--- Start Data provided ---

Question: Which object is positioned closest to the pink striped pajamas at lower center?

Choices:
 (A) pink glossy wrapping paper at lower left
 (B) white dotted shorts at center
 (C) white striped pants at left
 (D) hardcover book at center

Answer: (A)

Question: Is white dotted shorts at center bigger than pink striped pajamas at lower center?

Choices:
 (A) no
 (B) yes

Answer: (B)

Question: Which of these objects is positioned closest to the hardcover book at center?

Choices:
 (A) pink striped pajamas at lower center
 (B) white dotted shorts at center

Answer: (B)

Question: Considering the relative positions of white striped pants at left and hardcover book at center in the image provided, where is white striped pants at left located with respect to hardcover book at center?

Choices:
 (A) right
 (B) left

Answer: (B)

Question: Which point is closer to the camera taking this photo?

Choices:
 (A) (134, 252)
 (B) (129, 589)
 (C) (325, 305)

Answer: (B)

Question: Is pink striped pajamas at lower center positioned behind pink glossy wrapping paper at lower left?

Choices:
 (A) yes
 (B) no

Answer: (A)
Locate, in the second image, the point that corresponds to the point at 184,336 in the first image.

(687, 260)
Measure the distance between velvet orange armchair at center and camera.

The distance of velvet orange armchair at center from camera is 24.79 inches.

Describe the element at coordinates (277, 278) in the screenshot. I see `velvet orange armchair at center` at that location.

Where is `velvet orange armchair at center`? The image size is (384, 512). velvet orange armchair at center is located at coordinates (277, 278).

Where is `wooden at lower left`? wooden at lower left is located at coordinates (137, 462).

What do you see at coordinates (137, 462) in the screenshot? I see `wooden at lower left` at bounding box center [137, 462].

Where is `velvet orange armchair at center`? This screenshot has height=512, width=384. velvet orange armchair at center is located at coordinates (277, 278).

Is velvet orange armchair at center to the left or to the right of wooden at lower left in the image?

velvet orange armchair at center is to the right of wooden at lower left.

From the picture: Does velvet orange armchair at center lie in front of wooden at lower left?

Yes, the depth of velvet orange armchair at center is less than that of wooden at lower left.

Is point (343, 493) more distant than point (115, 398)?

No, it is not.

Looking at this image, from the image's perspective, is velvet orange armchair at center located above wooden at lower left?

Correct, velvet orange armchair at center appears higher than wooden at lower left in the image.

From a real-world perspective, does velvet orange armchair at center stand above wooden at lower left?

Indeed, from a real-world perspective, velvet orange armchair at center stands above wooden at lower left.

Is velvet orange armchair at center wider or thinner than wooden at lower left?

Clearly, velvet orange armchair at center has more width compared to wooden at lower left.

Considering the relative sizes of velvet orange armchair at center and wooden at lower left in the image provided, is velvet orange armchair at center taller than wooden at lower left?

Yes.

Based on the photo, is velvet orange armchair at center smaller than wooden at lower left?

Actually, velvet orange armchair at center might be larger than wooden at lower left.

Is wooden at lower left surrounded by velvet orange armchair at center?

--- End Data provided ---

Exercise prompt: Copy out all of the material above word for word, with every line in its original order.

Result for this exercise:
Question: Which object is positioned closest to the pink striped pajamas at lower center?

Choices:
 (A) pink glossy wrapping paper at lower left
 (B) white dotted shorts at center
 (C) white striped pants at left
 (D) hardcover book at center

Answer: (A)

Question: Is white dotted shorts at center bigger than pink striped pajamas at lower center?

Choices:
 (A) no
 (B) yes

Answer: (B)

Question: Which of these objects is positioned closest to the hardcover book at center?

Choices:
 (A) pink striped pajamas at lower center
 (B) white dotted shorts at center

Answer: (B)

Question: Considering the relative positions of white striped pants at left and hardcover book at center in the image provided, where is white striped pants at left located with respect to hardcover book at center?

Choices:
 (A) right
 (B) left

Answer: (B)

Question: Which point is closer to the camera taking this photo?

Choices:
 (A) (134, 252)
 (B) (129, 589)
 (C) (325, 305)

Answer: (B)

Question: Is pink striped pajamas at lower center positioned behind pink glossy wrapping paper at lower left?

Choices:
 (A) yes
 (B) no

Answer: (A)
Locate, in the second image, the point that corresponds to the point at 184,336 in the first image.

(687, 260)
Measure the distance between velvet orange armchair at center and camera.

The distance of velvet orange armchair at center from camera is 24.79 inches.

Describe the element at coordinates (277, 278) in the screenshot. I see `velvet orange armchair at center` at that location.

Where is `velvet orange armchair at center`? The image size is (384, 512). velvet orange armchair at center is located at coordinates (277, 278).

Where is `wooden at lower left`? wooden at lower left is located at coordinates (137, 462).

What do you see at coordinates (137, 462) in the screenshot? I see `wooden at lower left` at bounding box center [137, 462].

Where is `velvet orange armchair at center`? This screenshot has height=512, width=384. velvet orange armchair at center is located at coordinates (277, 278).

Is velvet orange armchair at center to the left or to the right of wooden at lower left in the image?

velvet orange armchair at center is to the right of wooden at lower left.

From the picture: Does velvet orange armchair at center lie in front of wooden at lower left?

Yes, the depth of velvet orange armchair at center is less than that of wooden at lower left.

Is point (343, 493) more distant than point (115, 398)?

No, it is not.

Looking at this image, from the image's perspective, is velvet orange armchair at center located above wooden at lower left?

Correct, velvet orange armchair at center appears higher than wooden at lower left in the image.

From a real-world perspective, does velvet orange armchair at center stand above wooden at lower left?

Indeed, from a real-world perspective, velvet orange armchair at center stands above wooden at lower left.

Is velvet orange armchair at center wider or thinner than wooden at lower left?

Clearly, velvet orange armchair at center has more width compared to wooden at lower left.

Considering the relative sizes of velvet orange armchair at center and wooden at lower left in the image provided, is velvet orange armchair at center taller than wooden at lower left?

Yes.

Based on the photo, is velvet orange armchair at center smaller than wooden at lower left?

Actually, velvet orange armchair at center might be larger than wooden at lower left.

Is wooden at lower left surrounded by velvet orange armchair at center?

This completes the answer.